── Records for this task ──

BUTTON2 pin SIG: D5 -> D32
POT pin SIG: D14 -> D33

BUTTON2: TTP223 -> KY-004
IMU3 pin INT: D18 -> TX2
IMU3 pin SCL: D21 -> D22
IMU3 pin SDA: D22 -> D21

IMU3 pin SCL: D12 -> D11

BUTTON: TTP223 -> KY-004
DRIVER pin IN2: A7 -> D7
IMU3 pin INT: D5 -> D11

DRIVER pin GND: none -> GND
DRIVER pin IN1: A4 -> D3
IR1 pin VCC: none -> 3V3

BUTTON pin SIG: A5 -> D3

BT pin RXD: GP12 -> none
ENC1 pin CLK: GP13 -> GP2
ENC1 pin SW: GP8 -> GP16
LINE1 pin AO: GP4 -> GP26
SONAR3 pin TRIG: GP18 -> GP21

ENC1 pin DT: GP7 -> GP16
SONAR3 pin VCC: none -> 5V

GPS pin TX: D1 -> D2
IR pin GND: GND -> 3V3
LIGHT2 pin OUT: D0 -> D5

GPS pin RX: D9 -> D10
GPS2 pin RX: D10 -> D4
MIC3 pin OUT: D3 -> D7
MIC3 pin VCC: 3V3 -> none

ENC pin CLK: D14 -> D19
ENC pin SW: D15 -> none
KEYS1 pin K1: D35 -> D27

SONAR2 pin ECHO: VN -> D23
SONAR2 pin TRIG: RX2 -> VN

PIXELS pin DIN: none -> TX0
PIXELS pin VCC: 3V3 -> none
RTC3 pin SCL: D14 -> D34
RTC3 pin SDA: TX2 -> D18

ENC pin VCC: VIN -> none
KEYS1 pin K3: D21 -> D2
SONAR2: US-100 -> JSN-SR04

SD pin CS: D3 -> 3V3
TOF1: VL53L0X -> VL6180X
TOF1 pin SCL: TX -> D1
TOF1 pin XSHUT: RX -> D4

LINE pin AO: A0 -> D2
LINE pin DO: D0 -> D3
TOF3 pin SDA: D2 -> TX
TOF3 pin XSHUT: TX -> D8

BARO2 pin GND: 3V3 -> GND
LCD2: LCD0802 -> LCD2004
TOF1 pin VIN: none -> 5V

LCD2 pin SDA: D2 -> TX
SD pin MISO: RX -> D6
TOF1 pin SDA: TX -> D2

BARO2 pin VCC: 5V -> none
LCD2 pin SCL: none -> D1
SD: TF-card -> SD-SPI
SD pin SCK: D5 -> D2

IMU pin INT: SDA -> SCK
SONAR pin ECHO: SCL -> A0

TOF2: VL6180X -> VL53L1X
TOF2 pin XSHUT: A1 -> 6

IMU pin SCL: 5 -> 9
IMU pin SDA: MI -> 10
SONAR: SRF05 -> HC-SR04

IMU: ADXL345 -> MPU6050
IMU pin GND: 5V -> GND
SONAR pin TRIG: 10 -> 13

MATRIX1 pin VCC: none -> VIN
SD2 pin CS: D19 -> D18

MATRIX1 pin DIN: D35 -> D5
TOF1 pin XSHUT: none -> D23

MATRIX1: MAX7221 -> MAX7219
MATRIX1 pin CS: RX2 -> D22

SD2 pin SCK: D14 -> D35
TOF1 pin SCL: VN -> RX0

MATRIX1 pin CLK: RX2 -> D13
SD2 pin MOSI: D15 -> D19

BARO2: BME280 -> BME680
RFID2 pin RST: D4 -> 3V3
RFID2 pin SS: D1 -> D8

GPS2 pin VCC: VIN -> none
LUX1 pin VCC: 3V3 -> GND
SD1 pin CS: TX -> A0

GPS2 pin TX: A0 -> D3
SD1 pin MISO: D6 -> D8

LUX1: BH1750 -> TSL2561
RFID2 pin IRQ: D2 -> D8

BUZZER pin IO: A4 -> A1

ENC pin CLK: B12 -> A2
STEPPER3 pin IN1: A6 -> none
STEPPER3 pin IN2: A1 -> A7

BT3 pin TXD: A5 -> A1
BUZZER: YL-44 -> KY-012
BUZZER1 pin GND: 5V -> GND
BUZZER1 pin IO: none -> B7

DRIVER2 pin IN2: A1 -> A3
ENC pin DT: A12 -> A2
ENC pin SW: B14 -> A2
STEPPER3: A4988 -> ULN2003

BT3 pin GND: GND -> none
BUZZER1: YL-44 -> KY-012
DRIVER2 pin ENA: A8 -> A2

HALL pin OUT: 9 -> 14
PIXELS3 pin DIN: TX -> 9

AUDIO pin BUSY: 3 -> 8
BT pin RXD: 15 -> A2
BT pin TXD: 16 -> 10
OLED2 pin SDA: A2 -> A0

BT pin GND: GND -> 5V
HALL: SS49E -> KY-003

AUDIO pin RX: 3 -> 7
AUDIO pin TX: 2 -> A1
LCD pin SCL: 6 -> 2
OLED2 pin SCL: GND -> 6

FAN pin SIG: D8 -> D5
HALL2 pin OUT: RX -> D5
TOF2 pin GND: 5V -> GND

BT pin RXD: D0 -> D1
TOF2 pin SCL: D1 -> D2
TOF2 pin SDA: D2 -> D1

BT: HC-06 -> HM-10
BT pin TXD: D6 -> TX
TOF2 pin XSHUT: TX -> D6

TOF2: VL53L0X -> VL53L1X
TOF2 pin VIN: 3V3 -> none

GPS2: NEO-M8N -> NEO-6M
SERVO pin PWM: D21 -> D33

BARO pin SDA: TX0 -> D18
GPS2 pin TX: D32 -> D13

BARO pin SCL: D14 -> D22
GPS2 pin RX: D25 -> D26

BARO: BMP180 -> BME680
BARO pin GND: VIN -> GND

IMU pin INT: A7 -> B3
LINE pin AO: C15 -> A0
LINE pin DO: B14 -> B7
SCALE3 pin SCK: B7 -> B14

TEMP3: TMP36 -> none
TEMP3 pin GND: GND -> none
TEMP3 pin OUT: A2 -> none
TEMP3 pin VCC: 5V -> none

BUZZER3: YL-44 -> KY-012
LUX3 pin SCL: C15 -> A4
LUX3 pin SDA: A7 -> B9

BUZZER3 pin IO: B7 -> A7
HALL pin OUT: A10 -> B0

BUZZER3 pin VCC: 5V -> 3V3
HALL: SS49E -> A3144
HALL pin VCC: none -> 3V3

───

**Task objective:** When you reach the line containing "IMU: ADXL345 -> MPU6050" in the data above, start copying exactly, and stop after the line containing "RFID2 pin IRQ: D2 -> D8".

**Finished task:**
IMU: ADXL345 -> MPU6050
IMU pin GND: 5V -> GND
SONAR pin TRIG: 10 -> 13

MATRIX1 pin VCC: none -> VIN
SD2 pin CS: D19 -> D18

MATRIX1 pin DIN: D35 -> D5
TOF1 pin XSHUT: none -> D23

MATRIX1: MAX7221 -> MAX7219
MATRIX1 pin CS: RX2 -> D22

SD2 pin SCK: D14 -> D35
TOF1 pin SCL: VN -> RX0

MATRIX1 pin CLK: RX2 -> D13
SD2 pin MOSI: D15 -> D19

BARO2: BME280 -> BME680
RFID2 pin RST: D4 -> 3V3
RFID2 pin SS: D1 -> D8

GPS2 pin VCC: VIN -> none
LUX1 pin VCC: 3V3 -> GND
SD1 pin CS: TX -> A0

GPS2 pin TX: A0 -> D3
SD1 pin MISO: D6 -> D8

LUX1: BH1750 -> TSL2561
RFID2 pin IRQ: D2 -> D8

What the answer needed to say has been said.